BRIEF:
From the entries below, please output exactly the lines starting at the one containing "C2: 15nF (DGND, VS) -> 15nF (BTN, DGND)" and ending at the one containing "S3: button (BTN, DGND) -> none", both included.

(Edit tracking data)
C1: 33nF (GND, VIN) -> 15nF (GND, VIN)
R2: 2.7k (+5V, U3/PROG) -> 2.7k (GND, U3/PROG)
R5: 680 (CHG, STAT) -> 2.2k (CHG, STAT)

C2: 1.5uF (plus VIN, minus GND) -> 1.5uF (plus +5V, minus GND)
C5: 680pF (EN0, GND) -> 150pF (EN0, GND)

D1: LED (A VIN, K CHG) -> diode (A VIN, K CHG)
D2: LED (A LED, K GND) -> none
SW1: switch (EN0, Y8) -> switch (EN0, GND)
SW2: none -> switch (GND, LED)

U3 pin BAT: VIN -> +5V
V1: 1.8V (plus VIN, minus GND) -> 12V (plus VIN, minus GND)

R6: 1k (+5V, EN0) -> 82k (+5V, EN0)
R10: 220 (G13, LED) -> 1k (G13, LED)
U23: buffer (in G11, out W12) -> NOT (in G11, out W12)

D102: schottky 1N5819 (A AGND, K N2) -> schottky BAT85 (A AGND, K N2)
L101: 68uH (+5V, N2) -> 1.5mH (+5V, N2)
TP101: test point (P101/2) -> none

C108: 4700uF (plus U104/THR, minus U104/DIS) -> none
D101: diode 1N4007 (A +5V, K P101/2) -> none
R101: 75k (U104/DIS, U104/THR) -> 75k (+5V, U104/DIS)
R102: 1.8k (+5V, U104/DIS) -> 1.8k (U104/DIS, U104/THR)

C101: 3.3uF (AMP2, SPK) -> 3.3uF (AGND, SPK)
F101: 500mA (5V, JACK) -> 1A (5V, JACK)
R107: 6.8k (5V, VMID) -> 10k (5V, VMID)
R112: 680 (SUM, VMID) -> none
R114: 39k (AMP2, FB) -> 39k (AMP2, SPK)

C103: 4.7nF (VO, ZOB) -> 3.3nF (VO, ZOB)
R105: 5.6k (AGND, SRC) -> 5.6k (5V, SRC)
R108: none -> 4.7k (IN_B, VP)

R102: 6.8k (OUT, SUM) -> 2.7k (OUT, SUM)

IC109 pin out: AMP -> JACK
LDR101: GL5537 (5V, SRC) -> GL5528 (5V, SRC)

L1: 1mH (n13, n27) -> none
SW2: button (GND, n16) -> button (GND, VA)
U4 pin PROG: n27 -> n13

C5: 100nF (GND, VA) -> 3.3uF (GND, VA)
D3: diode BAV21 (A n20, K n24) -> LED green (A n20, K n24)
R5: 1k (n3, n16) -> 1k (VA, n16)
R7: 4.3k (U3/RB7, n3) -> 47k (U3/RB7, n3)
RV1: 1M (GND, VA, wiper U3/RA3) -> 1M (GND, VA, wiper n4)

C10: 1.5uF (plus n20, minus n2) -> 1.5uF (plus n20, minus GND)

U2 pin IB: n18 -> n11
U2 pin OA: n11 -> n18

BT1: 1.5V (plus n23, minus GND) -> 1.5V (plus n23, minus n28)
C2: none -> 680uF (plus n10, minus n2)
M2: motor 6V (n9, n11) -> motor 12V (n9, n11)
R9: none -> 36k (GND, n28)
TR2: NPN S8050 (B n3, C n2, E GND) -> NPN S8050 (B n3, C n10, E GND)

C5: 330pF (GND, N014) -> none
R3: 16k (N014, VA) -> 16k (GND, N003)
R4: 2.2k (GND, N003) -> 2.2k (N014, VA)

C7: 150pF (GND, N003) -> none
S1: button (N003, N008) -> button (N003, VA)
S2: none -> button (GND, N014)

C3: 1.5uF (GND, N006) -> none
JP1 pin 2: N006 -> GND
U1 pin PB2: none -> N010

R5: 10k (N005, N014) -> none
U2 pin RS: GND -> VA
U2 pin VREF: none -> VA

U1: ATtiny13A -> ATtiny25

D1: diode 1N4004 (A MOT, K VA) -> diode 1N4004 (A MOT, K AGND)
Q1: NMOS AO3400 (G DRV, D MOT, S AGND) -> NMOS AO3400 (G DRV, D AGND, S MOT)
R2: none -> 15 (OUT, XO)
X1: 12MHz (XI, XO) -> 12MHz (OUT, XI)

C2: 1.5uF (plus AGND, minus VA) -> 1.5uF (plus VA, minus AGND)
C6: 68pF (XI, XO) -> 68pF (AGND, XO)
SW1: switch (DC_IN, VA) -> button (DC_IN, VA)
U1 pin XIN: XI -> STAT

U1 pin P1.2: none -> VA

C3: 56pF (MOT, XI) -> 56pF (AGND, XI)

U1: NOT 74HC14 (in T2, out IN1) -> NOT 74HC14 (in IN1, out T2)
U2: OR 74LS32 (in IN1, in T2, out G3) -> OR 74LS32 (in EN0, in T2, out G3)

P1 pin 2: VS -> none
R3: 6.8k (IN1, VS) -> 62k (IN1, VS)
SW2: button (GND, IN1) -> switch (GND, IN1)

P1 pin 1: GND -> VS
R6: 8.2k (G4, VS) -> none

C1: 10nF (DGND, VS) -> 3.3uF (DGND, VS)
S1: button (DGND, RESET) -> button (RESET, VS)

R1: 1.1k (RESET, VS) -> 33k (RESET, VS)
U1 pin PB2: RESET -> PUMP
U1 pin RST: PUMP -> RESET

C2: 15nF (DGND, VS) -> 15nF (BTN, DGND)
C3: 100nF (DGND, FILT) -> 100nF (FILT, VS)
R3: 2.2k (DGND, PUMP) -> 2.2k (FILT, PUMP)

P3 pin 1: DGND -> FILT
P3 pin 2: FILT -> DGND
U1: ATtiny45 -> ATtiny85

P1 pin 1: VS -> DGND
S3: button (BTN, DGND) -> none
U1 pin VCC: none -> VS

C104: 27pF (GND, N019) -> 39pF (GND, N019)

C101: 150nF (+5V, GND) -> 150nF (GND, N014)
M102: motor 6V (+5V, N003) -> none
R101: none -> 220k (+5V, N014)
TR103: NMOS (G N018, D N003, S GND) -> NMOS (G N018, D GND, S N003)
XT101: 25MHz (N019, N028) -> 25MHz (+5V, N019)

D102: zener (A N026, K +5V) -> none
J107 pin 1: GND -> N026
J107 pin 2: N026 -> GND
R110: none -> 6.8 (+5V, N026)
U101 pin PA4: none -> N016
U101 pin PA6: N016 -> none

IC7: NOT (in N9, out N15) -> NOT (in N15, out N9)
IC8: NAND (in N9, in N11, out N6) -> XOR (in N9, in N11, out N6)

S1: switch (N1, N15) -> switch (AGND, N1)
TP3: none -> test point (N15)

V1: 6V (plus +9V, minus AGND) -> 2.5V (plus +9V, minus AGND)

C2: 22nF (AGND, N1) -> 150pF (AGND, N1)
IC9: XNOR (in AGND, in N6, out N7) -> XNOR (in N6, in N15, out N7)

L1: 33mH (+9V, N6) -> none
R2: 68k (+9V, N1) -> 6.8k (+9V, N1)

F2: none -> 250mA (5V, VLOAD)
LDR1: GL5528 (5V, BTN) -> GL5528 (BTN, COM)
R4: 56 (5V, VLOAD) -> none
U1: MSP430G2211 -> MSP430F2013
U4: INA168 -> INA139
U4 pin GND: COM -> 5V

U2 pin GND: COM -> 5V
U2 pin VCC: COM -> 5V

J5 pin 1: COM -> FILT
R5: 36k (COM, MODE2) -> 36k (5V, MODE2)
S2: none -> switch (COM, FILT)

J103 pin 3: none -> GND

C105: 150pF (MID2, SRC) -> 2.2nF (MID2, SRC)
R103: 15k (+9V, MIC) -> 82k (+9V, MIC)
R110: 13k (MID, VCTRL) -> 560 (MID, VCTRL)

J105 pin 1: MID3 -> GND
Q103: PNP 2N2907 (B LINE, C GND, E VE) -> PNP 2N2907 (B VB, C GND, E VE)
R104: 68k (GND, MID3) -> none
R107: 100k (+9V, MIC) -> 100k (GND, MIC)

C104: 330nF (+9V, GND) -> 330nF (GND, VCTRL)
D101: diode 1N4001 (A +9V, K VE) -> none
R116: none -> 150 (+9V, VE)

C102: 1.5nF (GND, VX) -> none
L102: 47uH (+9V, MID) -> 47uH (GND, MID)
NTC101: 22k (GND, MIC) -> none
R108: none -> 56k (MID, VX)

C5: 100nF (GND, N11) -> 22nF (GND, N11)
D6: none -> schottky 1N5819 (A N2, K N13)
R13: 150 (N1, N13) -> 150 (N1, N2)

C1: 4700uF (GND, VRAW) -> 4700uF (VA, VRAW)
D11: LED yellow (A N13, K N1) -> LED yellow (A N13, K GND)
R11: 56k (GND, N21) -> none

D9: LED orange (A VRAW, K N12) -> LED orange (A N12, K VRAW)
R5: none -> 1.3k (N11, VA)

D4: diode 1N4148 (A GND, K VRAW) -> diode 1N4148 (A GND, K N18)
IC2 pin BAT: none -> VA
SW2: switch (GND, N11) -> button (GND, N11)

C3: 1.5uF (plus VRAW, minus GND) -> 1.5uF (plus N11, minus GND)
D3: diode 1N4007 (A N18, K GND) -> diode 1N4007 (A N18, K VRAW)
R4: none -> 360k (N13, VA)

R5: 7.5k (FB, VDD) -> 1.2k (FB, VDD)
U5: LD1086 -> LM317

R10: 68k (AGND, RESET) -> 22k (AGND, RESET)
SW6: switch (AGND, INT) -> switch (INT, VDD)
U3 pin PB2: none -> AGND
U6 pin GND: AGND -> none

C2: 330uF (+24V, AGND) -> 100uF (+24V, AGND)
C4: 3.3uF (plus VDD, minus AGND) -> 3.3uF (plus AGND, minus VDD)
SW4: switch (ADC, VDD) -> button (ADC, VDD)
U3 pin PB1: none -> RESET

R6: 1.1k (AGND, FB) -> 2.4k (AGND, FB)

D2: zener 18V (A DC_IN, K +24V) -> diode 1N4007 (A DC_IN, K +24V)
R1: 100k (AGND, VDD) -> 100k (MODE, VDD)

ANSWER FOR THE TASK:
C2: 15nF (DGND, VS) -> 15nF (BTN, DGND)
C3: 100nF (DGND, FILT) -> 100nF (FILT, VS)
R3: 2.2k (DGND, PUMP) -> 2.2k (FILT, PUMP)

P3 pin 1: DGND -> FILT
P3 pin 2: FILT -> DGND
U1: ATtiny45 -> ATtiny85

P1 pin 1: VS -> DGND
S3: button (BTN, DGND) -> none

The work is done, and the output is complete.